■ Directions for this task ■
In the entries below, which lines run from the one containing "(217, 226) = (352, 280): none" to the one containing "(677, 269) = (145, 78): purple"? Copy exactly those lines, ends included, and no others.

■ Dataset records ■
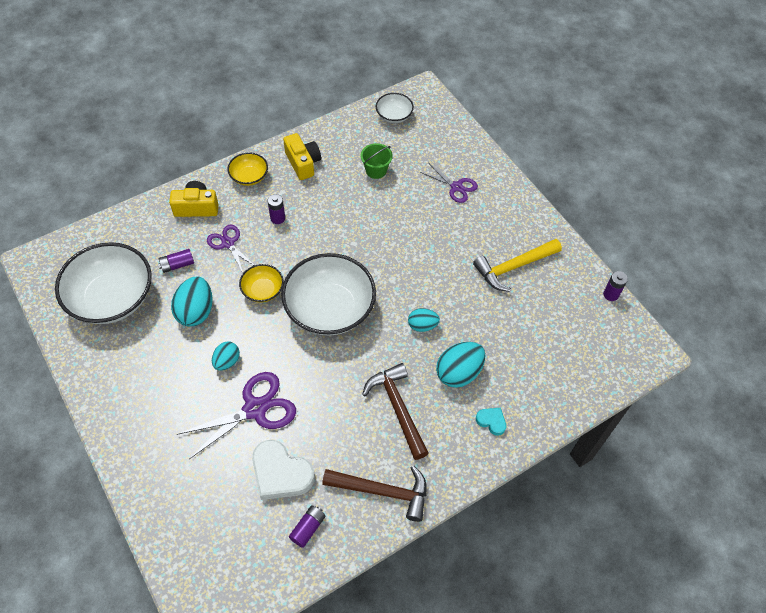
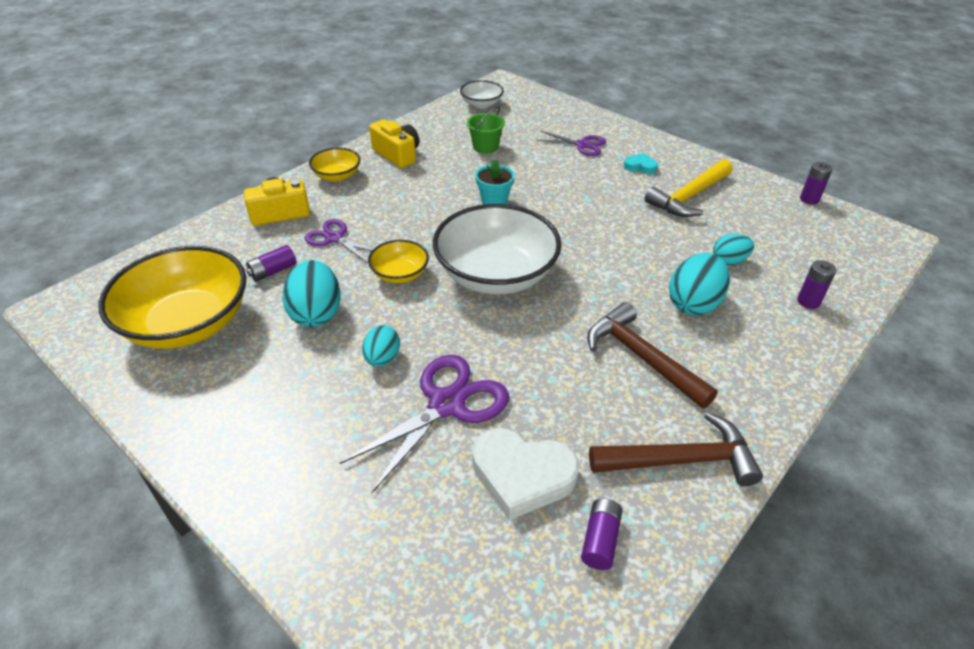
camera: 15 degrees left, 15 degrees down
(112, 298) = (188, 323): white bowl -> yellow bowl
(277, 218) = (388, 205): purple battery -> purple battery (808, 301)
(358, 234) = (494, 201): none -> turquoise flower pot
(422, 325) = (620, 268): turquoise egg -> turquoise egg (729, 261)
(491, 421) = (768, 344): turquoise heart -> turquoise heart (640, 166)

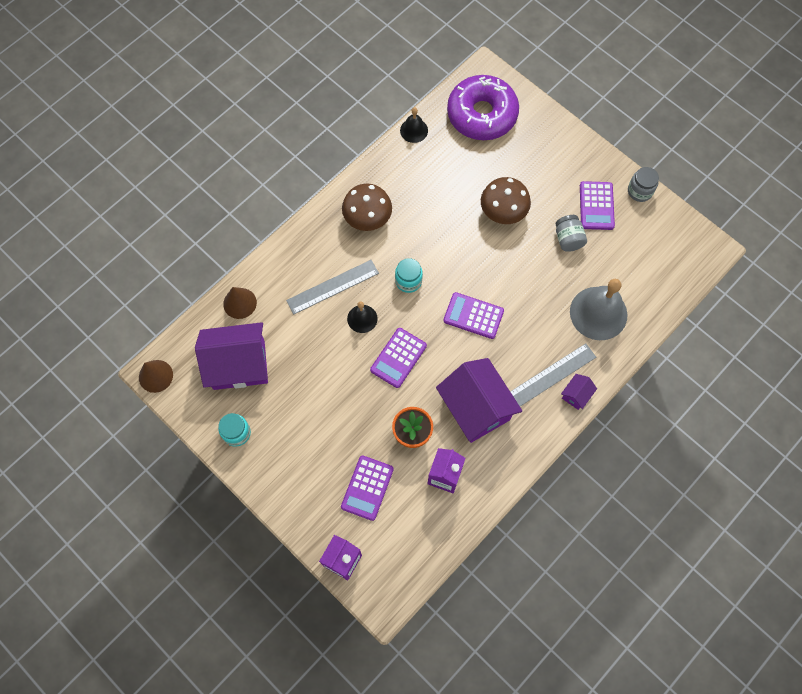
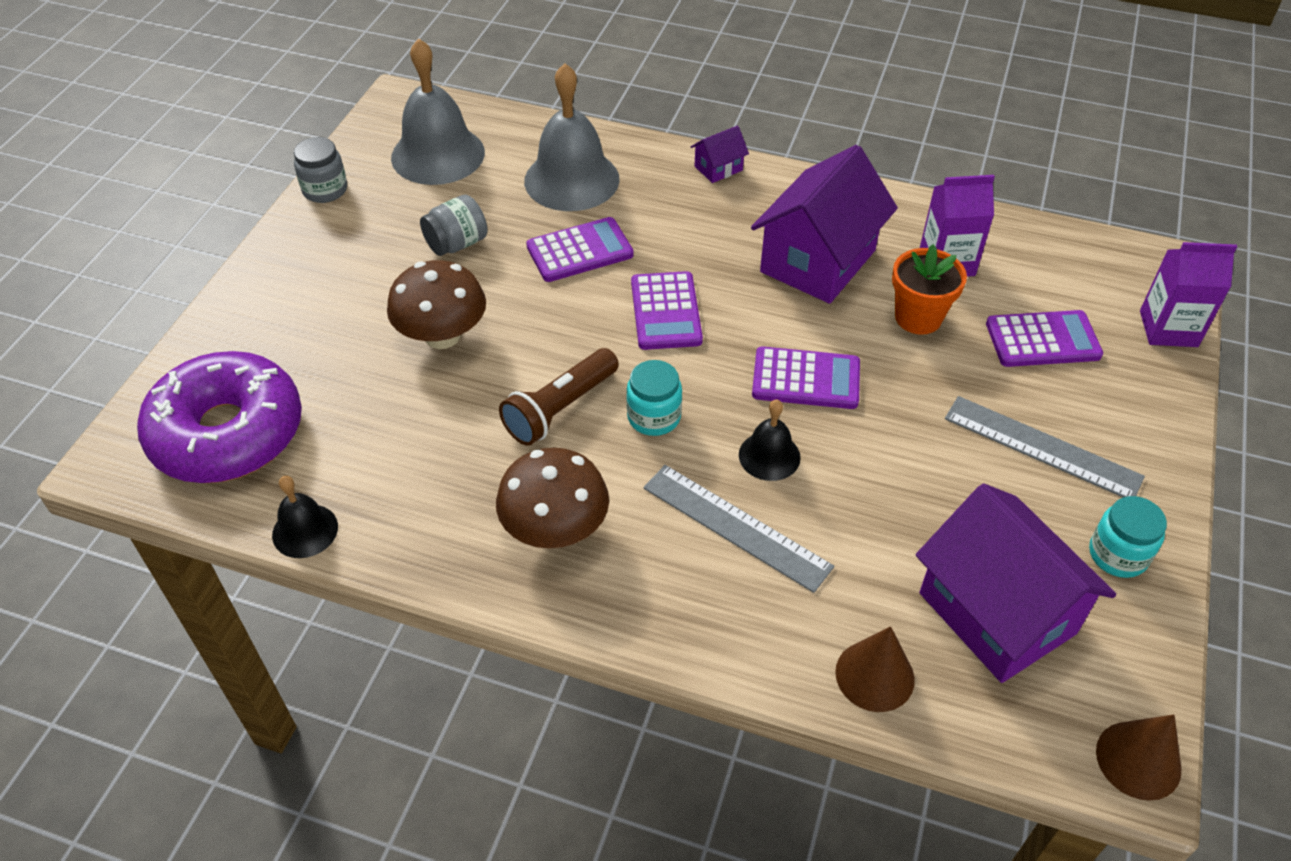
camera: 115 degrees left, 20 degrees down
(432, 245) = (560, 409): none -> brown flashlight
(551, 375) = (706, 199): grey ruler -> grey ruler (1042, 447)
(576, 395) = (718, 168): purple house -> purple house turned 45 degrees counterclockwise
(596, 206) = (376, 229): purple calculator -> purple calculator (580, 251)
(649, 253) = (438, 154): none -> grey bell

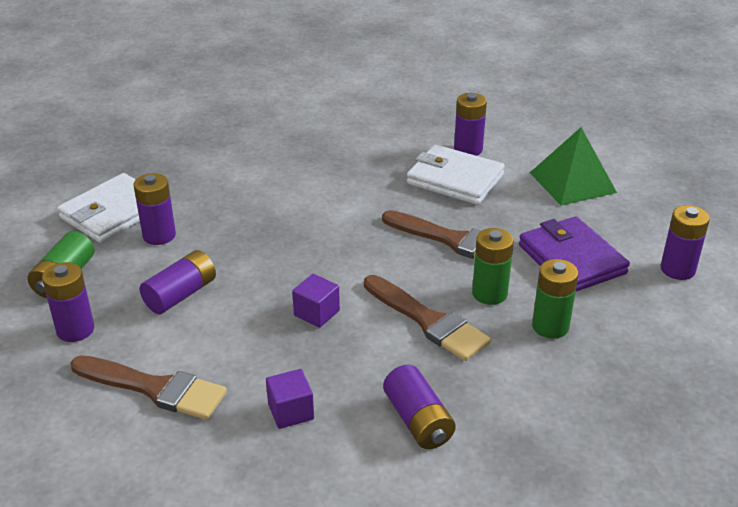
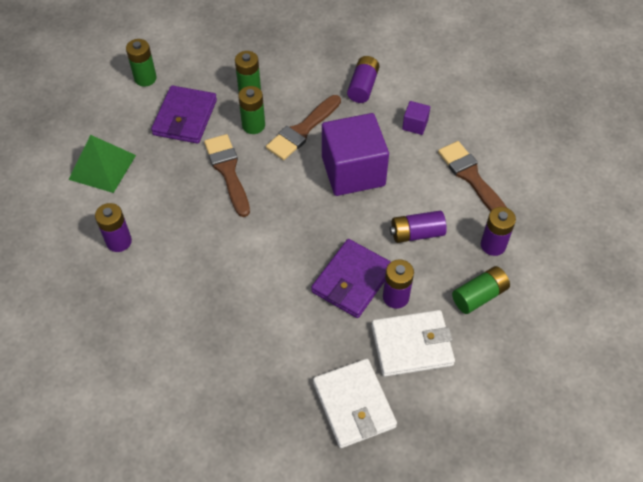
camera: 140 degrees left, 20 degrees up
(217, 226) = (352, 280): none -> purple wallet
(316, 313) = (353, 171): purple cube -> purple cube, size x2.38
(428, 321) = (302, 130): brown brush -> brown brush turned 135 degrees counterclockwise
(455, 179) = (164, 219): white wallet -> white wallet (354, 405)
(677, 269) = (145, 78): purple battery -> green battery

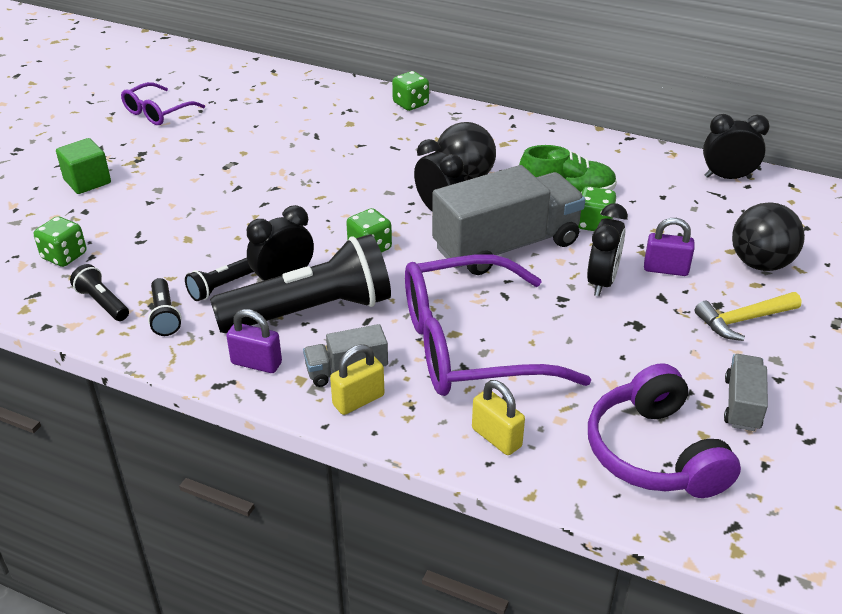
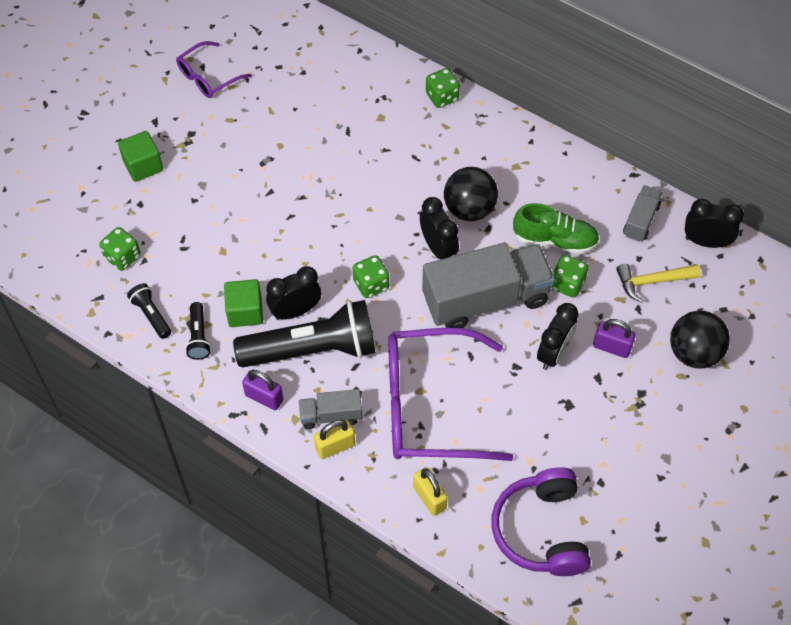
camera: 10 degrees right, 20 degrees up
(221, 287) = (245, 312): black flashlight -> green cube
(742, 404) = (622, 497): grey truck -> grey truck (640, 220)
(743, 320) = (655, 413): yellow hammer -> yellow hammer (652, 281)

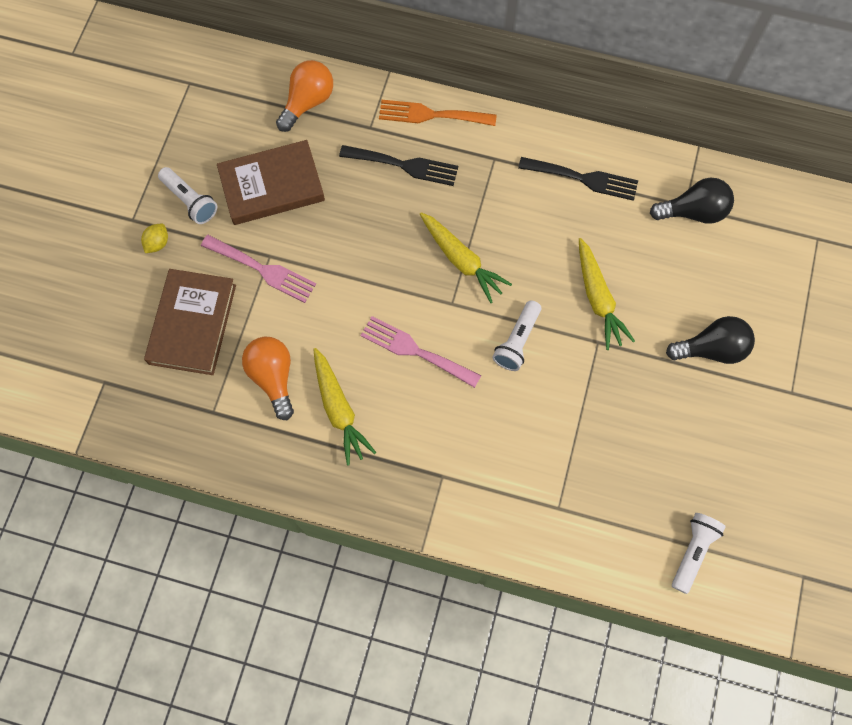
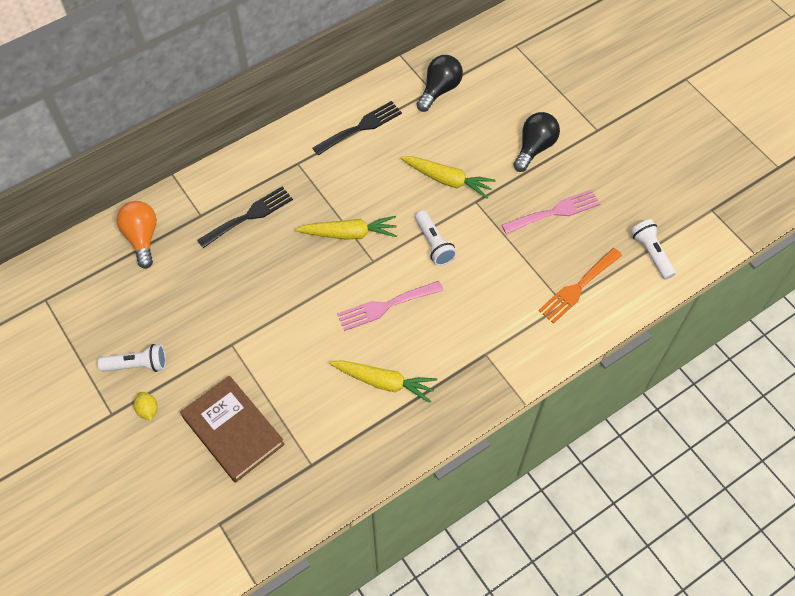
camera: 50 degrees left, 10 degrees down
(263, 270) = (237, 356): pink fork -> pink fork (555, 212)
(272, 186) = (181, 305): brown book -> none
(273, 377) = (323, 406): orange light bulb -> none
(431, 115) = (229, 174): orange fork -> orange fork (578, 288)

■ Solution for this problem ■
(217, 226) = (352, 280): none -> purple wallet
(316, 313) = (353, 171): purple cube -> purple cube, size x2.38
(428, 321) = (302, 130): brown brush -> brown brush turned 135 degrees counterclockwise
(455, 179) = (164, 219): white wallet -> white wallet (354, 405)
(677, 269) = (145, 78): purple battery -> green battery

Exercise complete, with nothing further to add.